Scene difference descriptions:
══════════
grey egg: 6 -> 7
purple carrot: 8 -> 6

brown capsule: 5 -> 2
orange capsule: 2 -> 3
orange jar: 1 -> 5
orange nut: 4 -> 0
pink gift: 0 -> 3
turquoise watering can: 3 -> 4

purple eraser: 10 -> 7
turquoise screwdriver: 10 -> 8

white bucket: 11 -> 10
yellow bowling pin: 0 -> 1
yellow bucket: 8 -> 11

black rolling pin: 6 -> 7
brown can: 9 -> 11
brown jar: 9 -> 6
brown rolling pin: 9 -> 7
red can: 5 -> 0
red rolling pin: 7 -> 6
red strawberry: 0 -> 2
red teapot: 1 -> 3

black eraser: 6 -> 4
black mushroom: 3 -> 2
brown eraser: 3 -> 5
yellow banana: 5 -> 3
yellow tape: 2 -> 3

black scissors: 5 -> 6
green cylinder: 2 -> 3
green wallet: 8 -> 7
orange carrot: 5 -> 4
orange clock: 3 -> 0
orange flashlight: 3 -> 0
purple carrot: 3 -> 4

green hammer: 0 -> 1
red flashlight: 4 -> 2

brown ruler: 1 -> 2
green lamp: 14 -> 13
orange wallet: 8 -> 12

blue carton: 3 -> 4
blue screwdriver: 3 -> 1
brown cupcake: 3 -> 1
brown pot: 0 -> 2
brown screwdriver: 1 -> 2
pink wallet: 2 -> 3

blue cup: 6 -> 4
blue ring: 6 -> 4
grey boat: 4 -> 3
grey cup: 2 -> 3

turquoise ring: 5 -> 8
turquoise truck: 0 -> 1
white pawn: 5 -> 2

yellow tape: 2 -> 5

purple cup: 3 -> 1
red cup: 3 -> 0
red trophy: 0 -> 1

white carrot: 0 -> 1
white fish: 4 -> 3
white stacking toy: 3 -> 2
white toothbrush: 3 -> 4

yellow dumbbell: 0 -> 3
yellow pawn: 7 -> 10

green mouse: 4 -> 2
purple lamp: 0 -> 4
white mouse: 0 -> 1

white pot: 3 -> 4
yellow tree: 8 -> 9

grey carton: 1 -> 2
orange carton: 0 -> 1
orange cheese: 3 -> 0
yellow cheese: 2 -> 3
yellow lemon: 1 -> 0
══════════
Directions for this task:
The lines from the top of the data above down to the line containing "green mouse: 4 -> 2" are to be copied exactly; no other line should appear.

Result for this exercise:
grey egg: 6 -> 7
purple carrot: 8 -> 6

brown capsule: 5 -> 2
orange capsule: 2 -> 3
orange jar: 1 -> 5
orange nut: 4 -> 0
pink gift: 0 -> 3
turquoise watering can: 3 -> 4

purple eraser: 10 -> 7
turquoise screwdriver: 10 -> 8

white bucket: 11 -> 10
yellow bowling pin: 0 -> 1
yellow bucket: 8 -> 11

black rolling pin: 6 -> 7
brown can: 9 -> 11
brown jar: 9 -> 6
brown rolling pin: 9 -> 7
red can: 5 -> 0
red rolling pin: 7 -> 6
red strawberry: 0 -> 2
red teapot: 1 -> 3

black eraser: 6 -> 4
black mushroom: 3 -> 2
brown eraser: 3 -> 5
yellow banana: 5 -> 3
yellow tape: 2 -> 3

black scissors: 5 -> 6
green cylinder: 2 -> 3
green wallet: 8 -> 7
orange carrot: 5 -> 4
orange clock: 3 -> 0
orange flashlight: 3 -> 0
purple carrot: 3 -> 4

green hammer: 0 -> 1
red flashlight: 4 -> 2

brown ruler: 1 -> 2
green lamp: 14 -> 13
orange wallet: 8 -> 12

blue carton: 3 -> 4
blue screwdriver: 3 -> 1
brown cupcake: 3 -> 1
brown pot: 0 -> 2
brown screwdriver: 1 -> 2
pink wallet: 2 -> 3

blue cup: 6 -> 4
blue ring: 6 -> 4
grey boat: 4 -> 3
grey cup: 2 -> 3

turquoise ring: 5 -> 8
turquoise truck: 0 -> 1
white pawn: 5 -> 2

yellow tape: 2 -> 5

purple cup: 3 -> 1
red cup: 3 -> 0
red trophy: 0 -> 1

white carrot: 0 -> 1
white fish: 4 -> 3
white stacking toy: 3 -> 2
white toothbrush: 3 -> 4

yellow dumbbell: 0 -> 3
yellow pawn: 7 -> 10

green mouse: 4 -> 2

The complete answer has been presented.